Work instructions:
Return all of the data verbatim, dropping any picture.

[Data for this exercise]

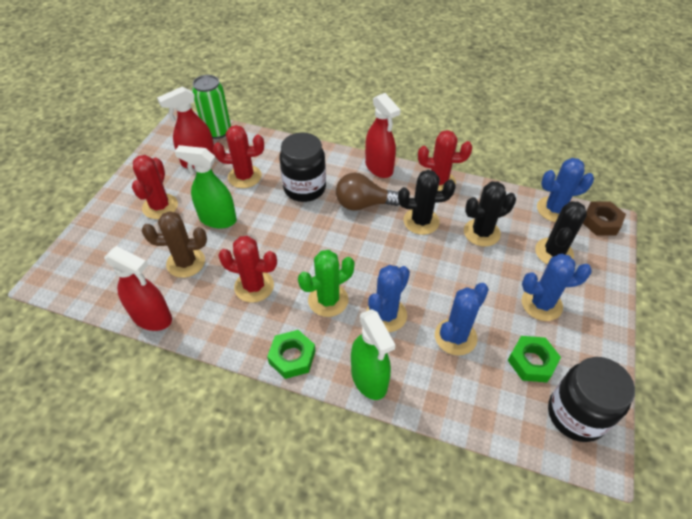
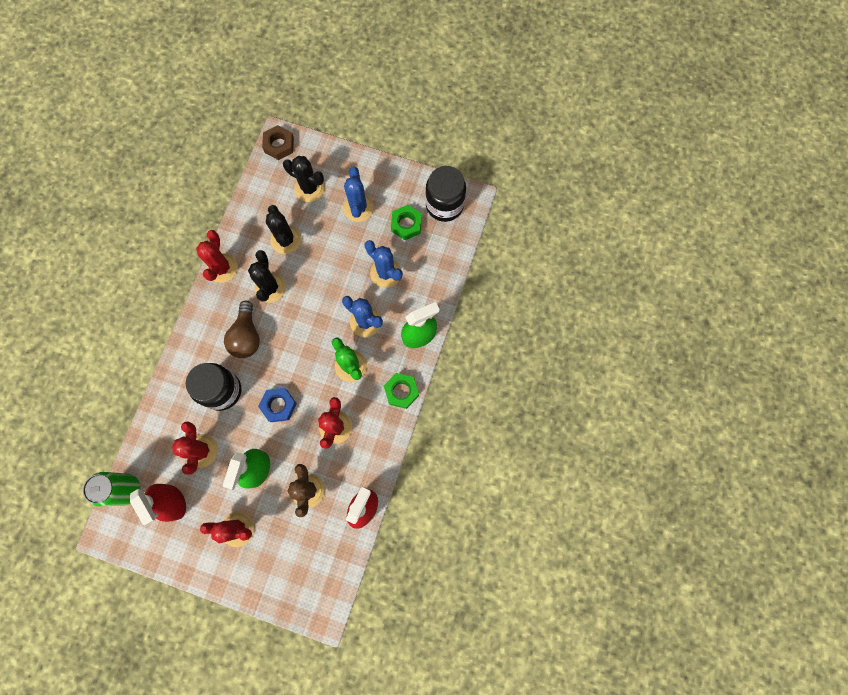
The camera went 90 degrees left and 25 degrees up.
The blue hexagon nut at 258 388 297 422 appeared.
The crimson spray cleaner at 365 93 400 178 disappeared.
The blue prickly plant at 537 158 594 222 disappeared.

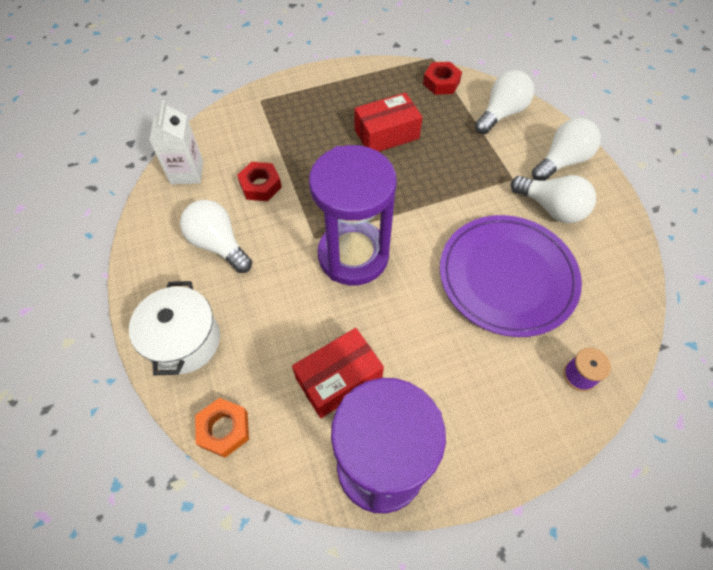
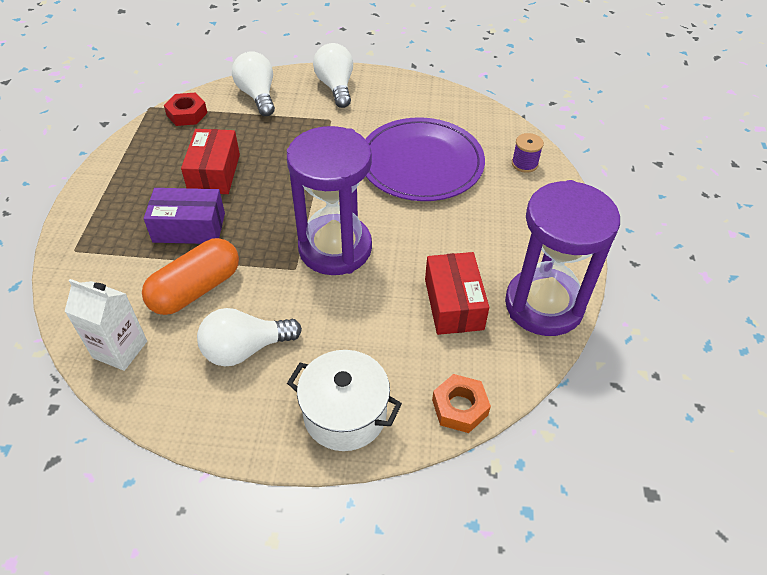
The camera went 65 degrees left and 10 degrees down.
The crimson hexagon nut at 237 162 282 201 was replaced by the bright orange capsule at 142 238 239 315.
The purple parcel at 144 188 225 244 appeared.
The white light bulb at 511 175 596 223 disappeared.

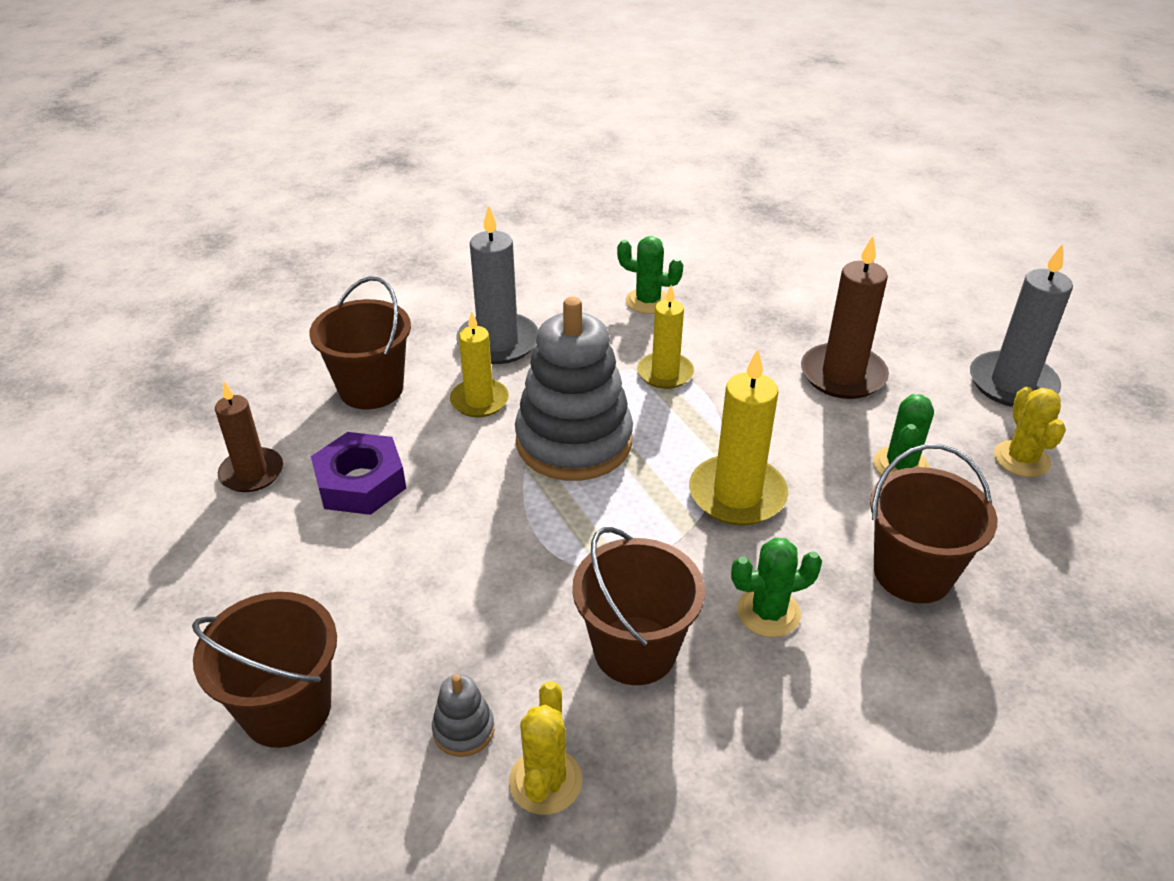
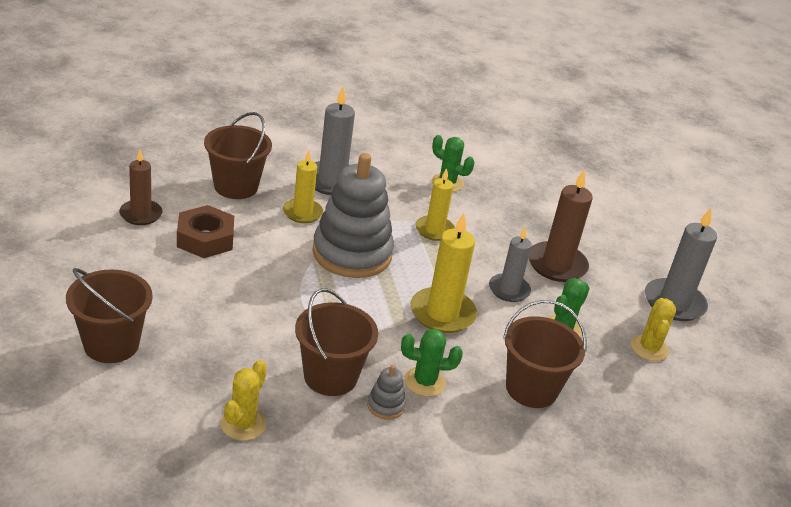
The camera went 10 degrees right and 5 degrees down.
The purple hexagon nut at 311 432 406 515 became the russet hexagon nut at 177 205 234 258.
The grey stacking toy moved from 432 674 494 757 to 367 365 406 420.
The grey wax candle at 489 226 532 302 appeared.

[/Data for this exercise]

Exercise response:
The camera went 90 degrees left and 25 degrees up.
The blue hexagon nut at 258 388 297 422 appeared.
The crimson spray cleaner at 365 93 400 178 disappeared.
The blue prickly plant at 537 158 594 222 disappeared.

The camera went 65 degrees left and 10 degrees down.
The crimson hexagon nut at 237 162 282 201 was replaced by the bright orange capsule at 142 238 239 315.
The purple parcel at 144 188 225 244 appeared.
The white light bulb at 511 175 596 223 disappeared.

The camera went 10 degrees right and 5 degrees down.
The purple hexagon nut at 311 432 406 515 became the russet hexagon nut at 177 205 234 258.
The grey stacking toy moved from 432 674 494 757 to 367 365 406 420.
The grey wax candle at 489 226 532 302 appeared.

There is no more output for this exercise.